**WORK INSTRUCTIONS**
Each line below must be transcribed exactly, and no picture may appear in the transcription.

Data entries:
——————————
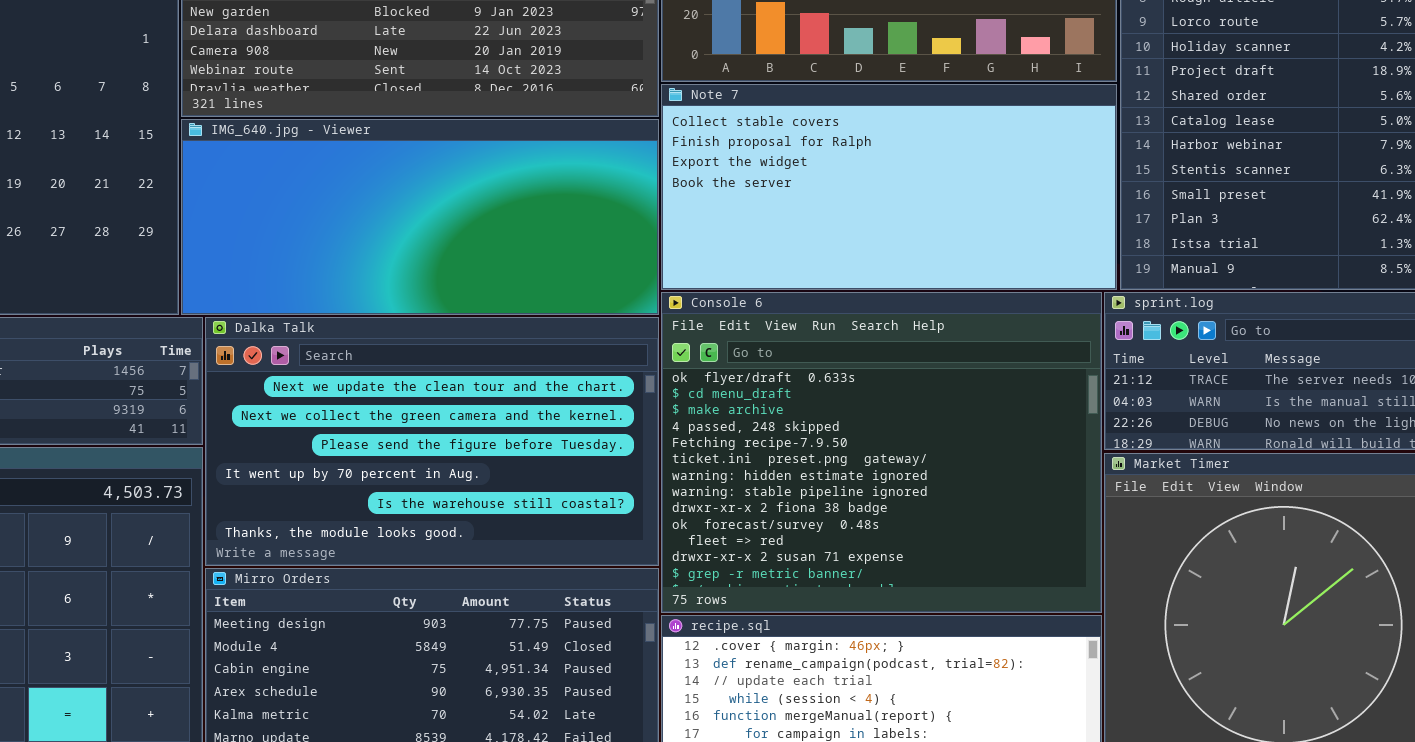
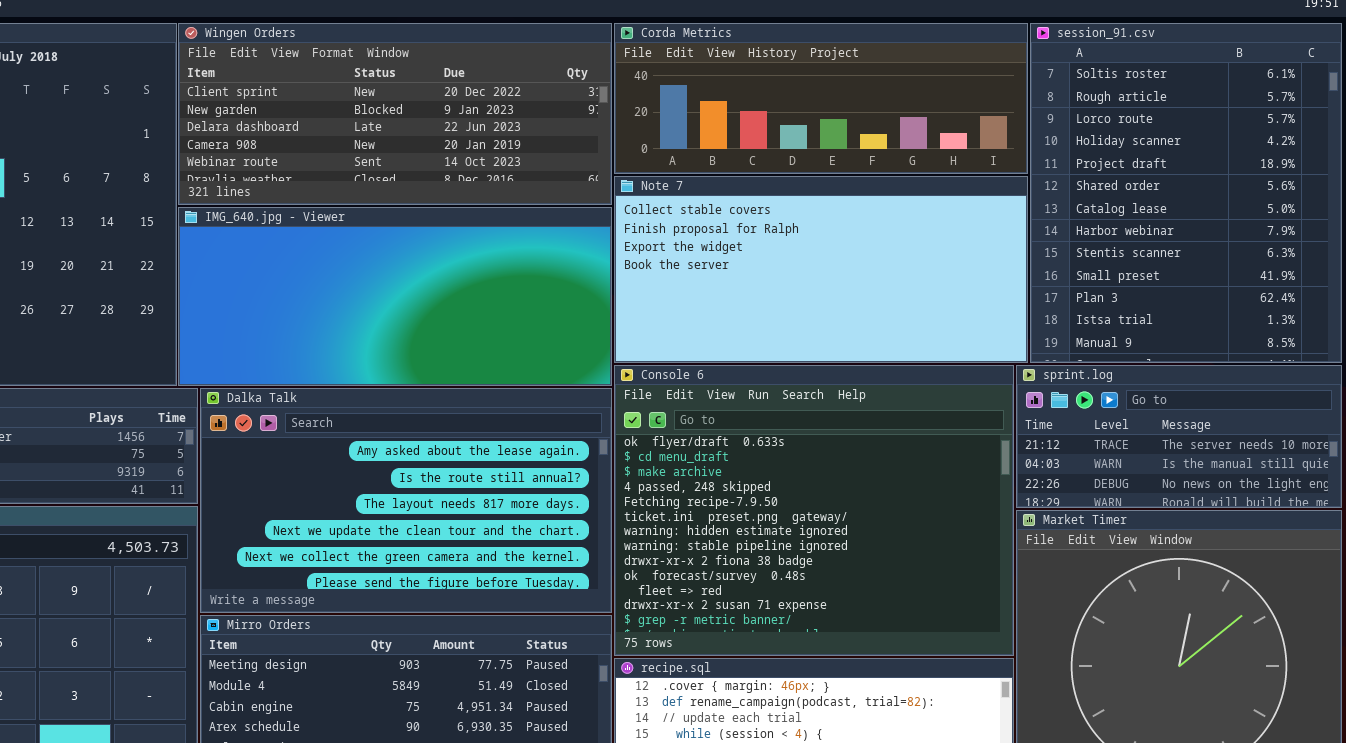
Dalka Talk: [205,317,659,566] -> [200,388,612,613], scrolled up 3 rows

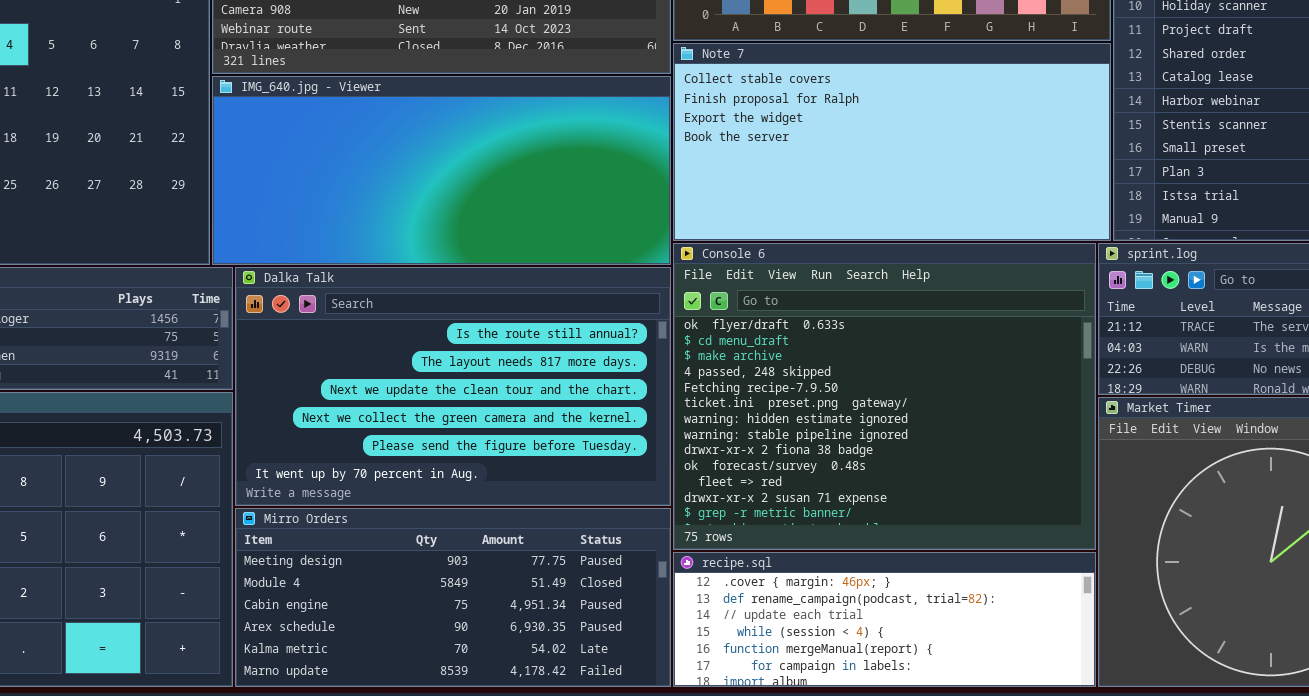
Dalka Talk: [200,388,612,613] -> [235,267,671,506], scrolled down 1 row

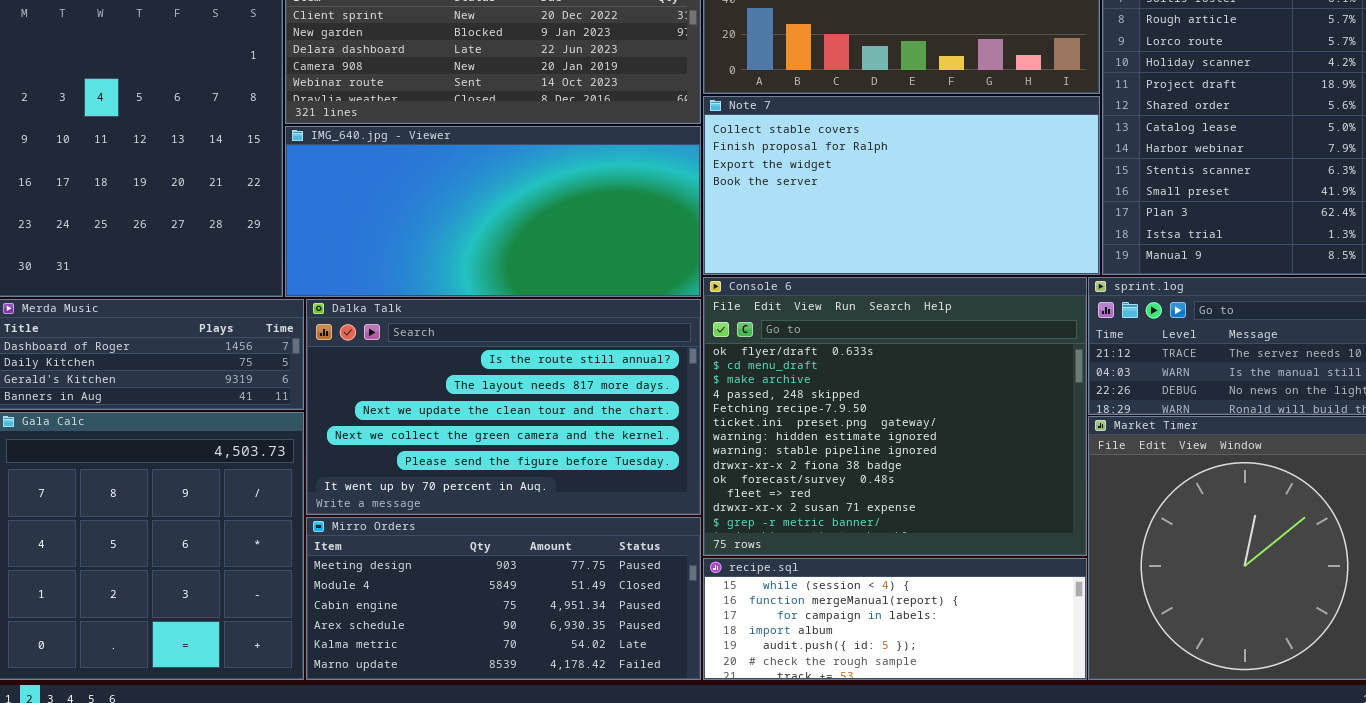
recipe.sql: [673,552,1096,687] -> [703,558,1087,680], scrolled down 3 rows

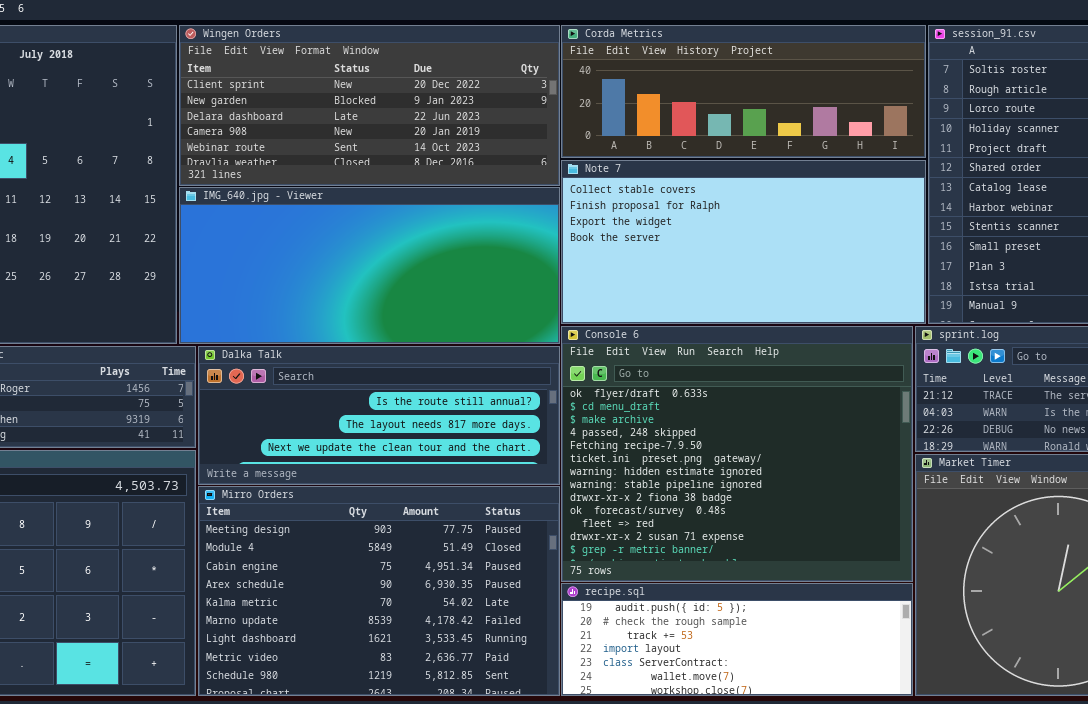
Dalka Talk: [306,299,701,515] -> [198,346,560,485], resized
Mirro Orders: [306,517,701,680] -> [198,486,560,696], resized
recipe.sql: [703,558,1087,680] -> [561,583,913,696], scrolled down 4 rows

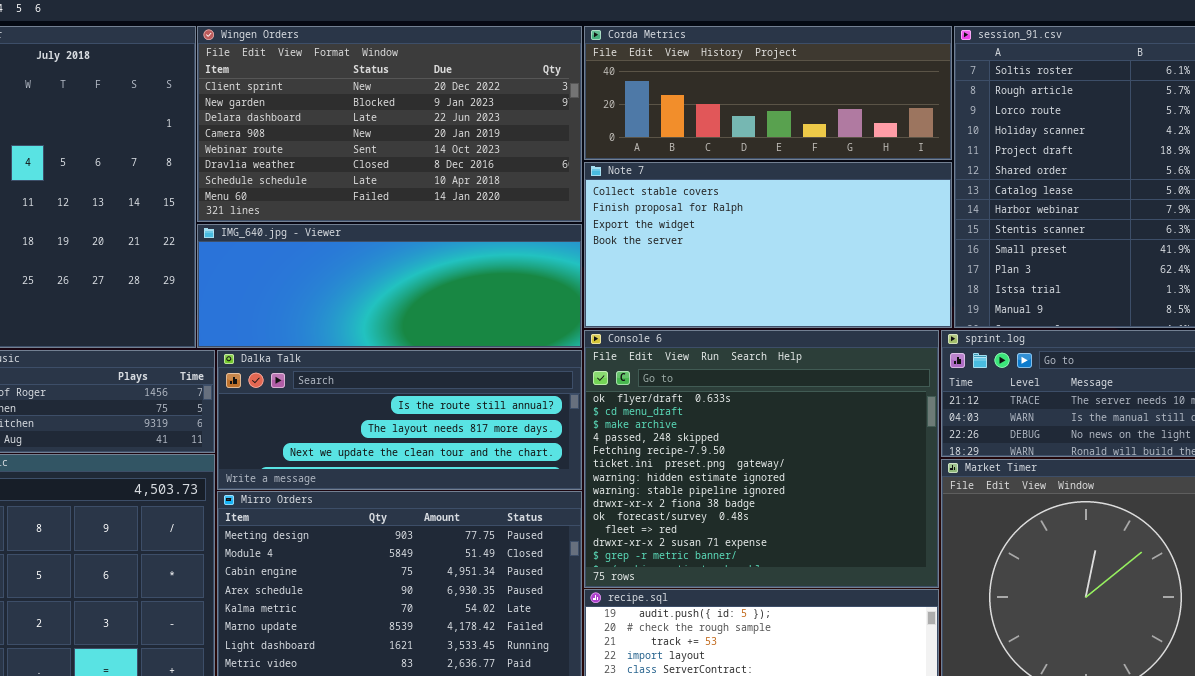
Wingen Orders: [179,25,560,186] -> [197,26,582,222], resized
IMG_640.jpg - Viewer: [179,187,560,344] -> [197,224,582,348], resized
——————————
**WRITTEN SOLUTION**
Dalka Talk: [205,317,659,566] -> [200,388,612,613], scrolled up 3 rows

Dalka Talk: [200,388,612,613] -> [235,267,671,506], scrolled down 1 row

recipe.sql: [673,552,1096,687] -> [703,558,1087,680], scrolled down 3 rows

Dalka Talk: [306,299,701,515] -> [198,346,560,485], resized
Mirro Orders: [306,517,701,680] -> [198,486,560,696], resized
recipe.sql: [703,558,1087,680] -> [561,583,913,696], scrolled down 4 rows

Wingen Orders: [179,25,560,186] -> [197,26,582,222], resized
IMG_640.jpg - Viewer: [179,187,560,344] -> [197,224,582,348], resized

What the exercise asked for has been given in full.